DATASET CONTENT –
=== Begin Enclosure ===

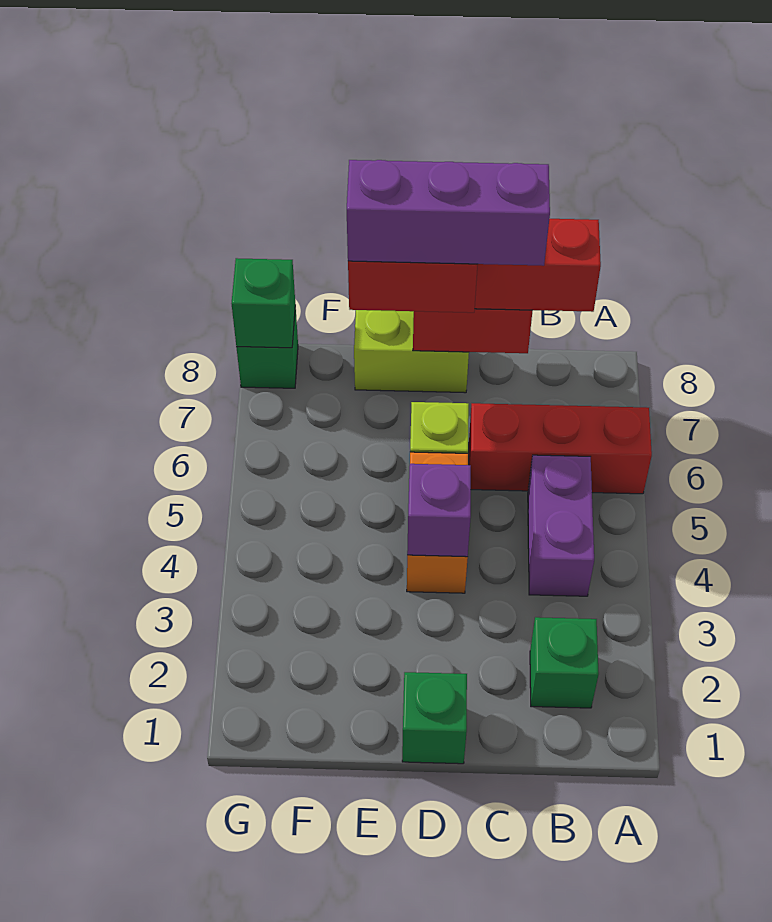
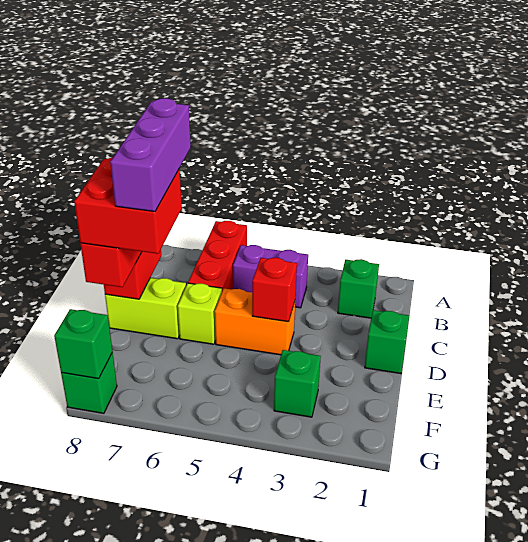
purple brick D4 level 2 -> red brick D4 level 2
lime brick D8:E8 level 1 -> lime brick D7:D8 level 1
none -> green brick F3 level 1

=== End Enclosure ===

REQUIRED WORK – The listing above is to be retyped word for word, with the pictures omitted.

TASK SOLUTION –
purple brick D4 level 2 -> red brick D4 level 2
lime brick D8:E8 level 1 -> lime brick D7:D8 level 1
none -> green brick F3 level 1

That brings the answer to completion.